Segment Open

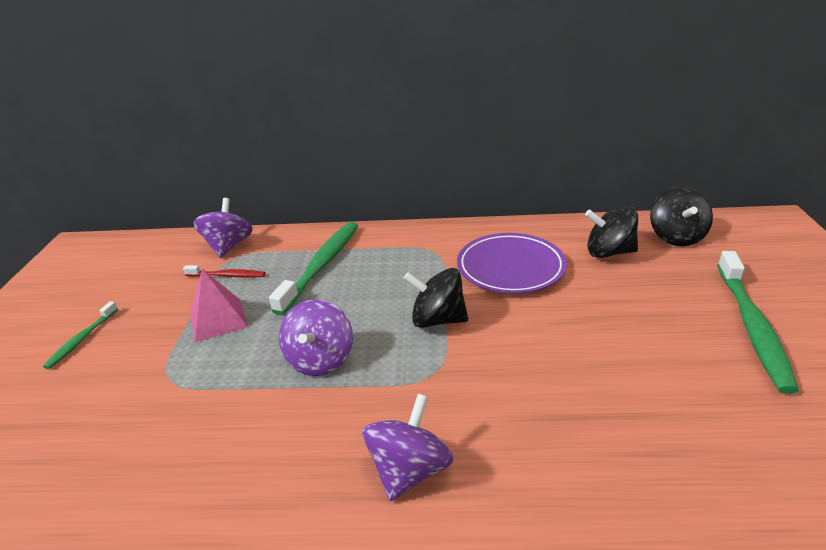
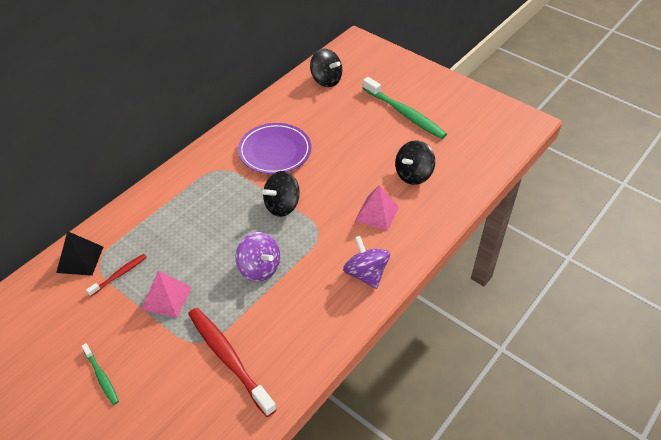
camera: 55 degrees left, 15 degrees up
(155, 418) = (228, 359): none -> red toothbrush
(228, 246) = (80, 259): purple spinning top -> black pyramid
(321, 265) = (169, 224): green toothbrush -> none
(535, 411) = (377, 213): none -> pink pyramid
(609, 252) = (308, 110): black spinning top -> black spinning top (413, 174)

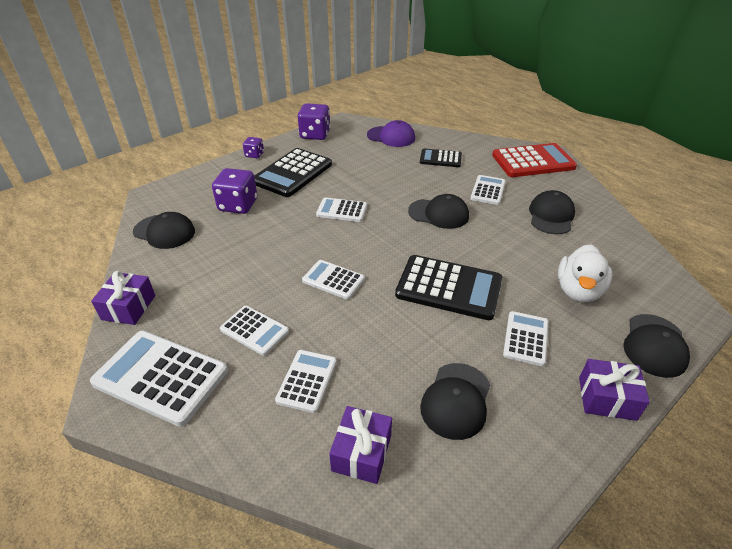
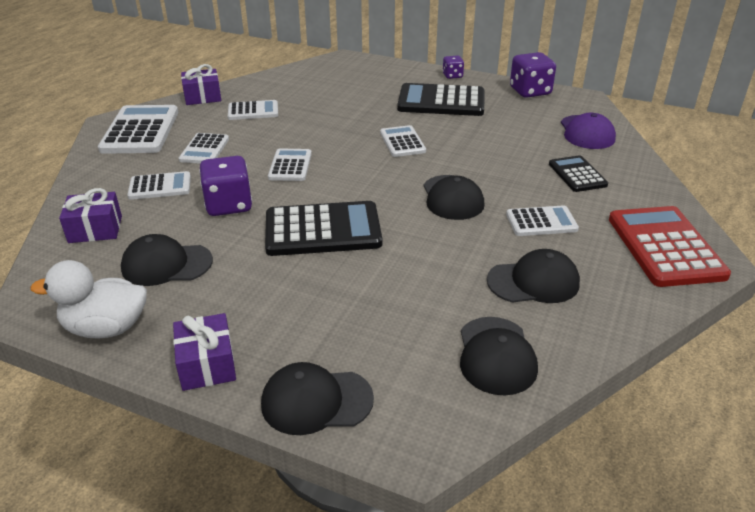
camera: 65 degrees right, 5 degrees down
(164, 232) = (298, 79): black cap -> black cap (496, 356)
(238, 205) = (362, 94): purple dice -> purple dice (229, 205)
(448, 288) = (323, 230): black calculator -> black calculator turned 90 degrees counterclockwise
(526, 338) = (272, 294): white calculator -> white calculator (253, 111)
(533, 161) = (665, 247): red calculator -> red calculator turned 150 degrees counterclockwise
(578, 291) = (383, 324): white duck -> white duck (106, 328)

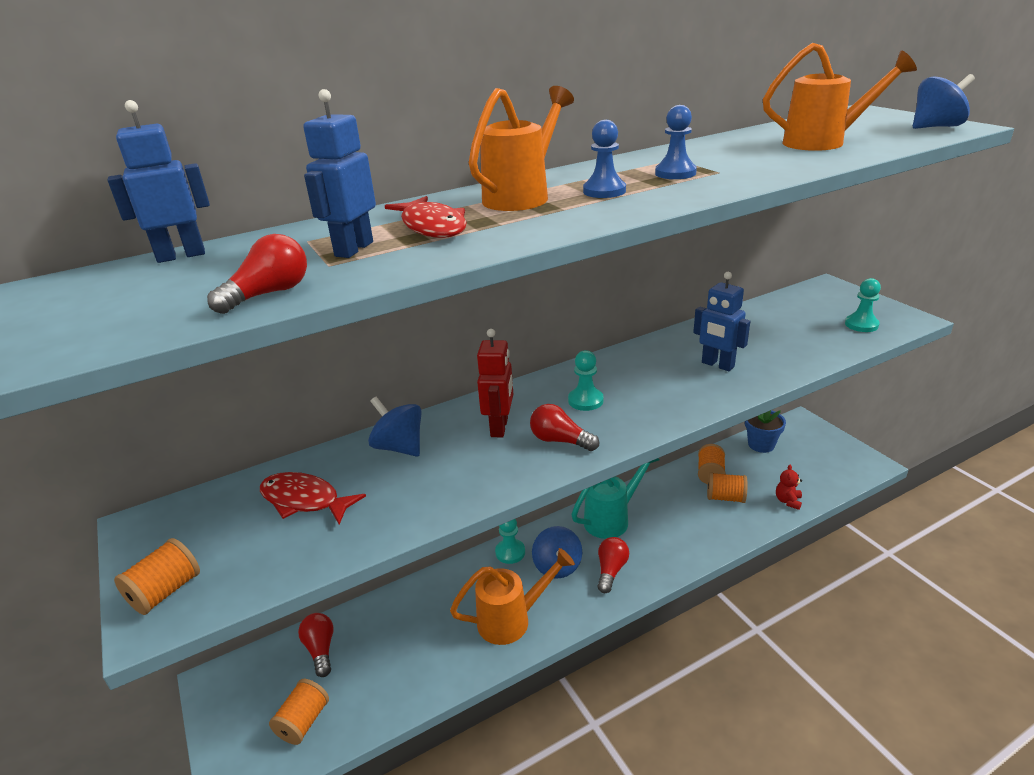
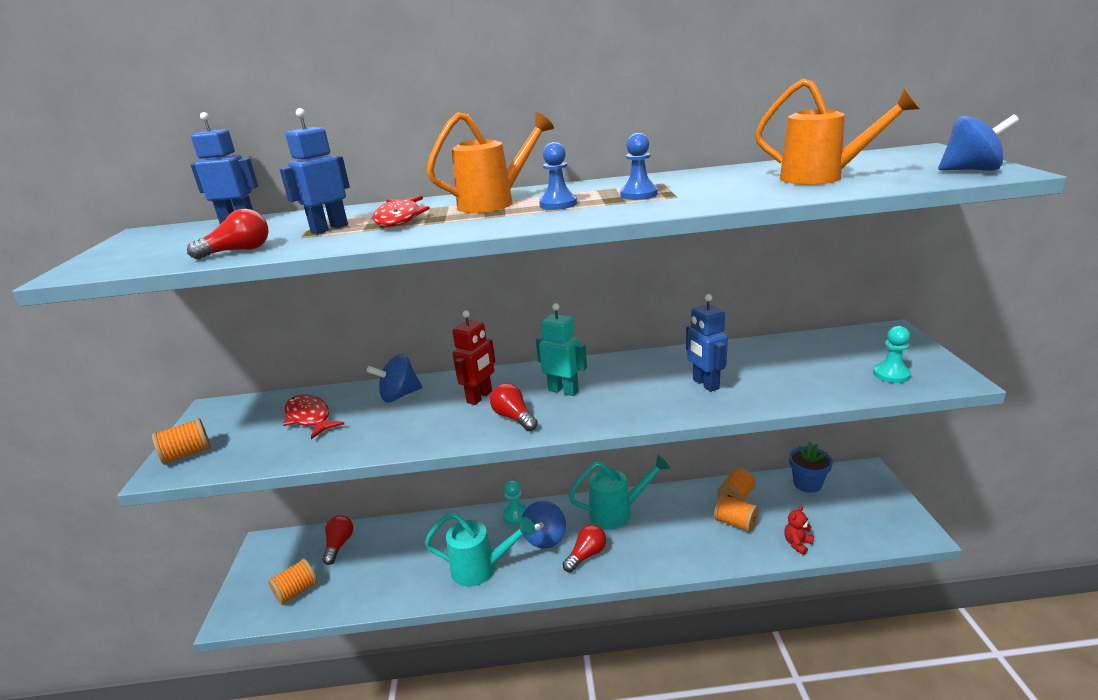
camera: 25 degrees right, 5 degrees down
(399, 447) = (399, 395): blue spinning top -> blue spinning top turned 90 degrees counterclockwise
(512, 619) = (482, 569): orange watering can -> turquoise watering can
(585, 400) = (563, 390): turquoise pawn -> turquoise robot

Segment Closed

Task requirements — From the line with "camera: 65 degrees right, 5 degrees down" down to the final line of the entries above, repeat each line exactly; omit the pictures.

Task output —
camera: 65 degrees right, 5 degrees down
(164, 232) = (298, 79): black cap -> black cap (496, 356)
(238, 205) = (362, 94): purple dice -> purple dice (229, 205)
(448, 288) = (323, 230): black calculator -> black calculator turned 90 degrees counterclockwise
(526, 338) = (272, 294): white calculator -> white calculator (253, 111)
(533, 161) = (665, 247): red calculator -> red calculator turned 150 degrees counterclockwise
(578, 291) = (383, 324): white duck -> white duck (106, 328)

camera: 25 degrees right, 5 degrees down
(399, 447) = (399, 395): blue spinning top -> blue spinning top turned 90 degrees counterclockwise
(512, 619) = (482, 569): orange watering can -> turquoise watering can
(585, 400) = (563, 390): turquoise pawn -> turquoise robot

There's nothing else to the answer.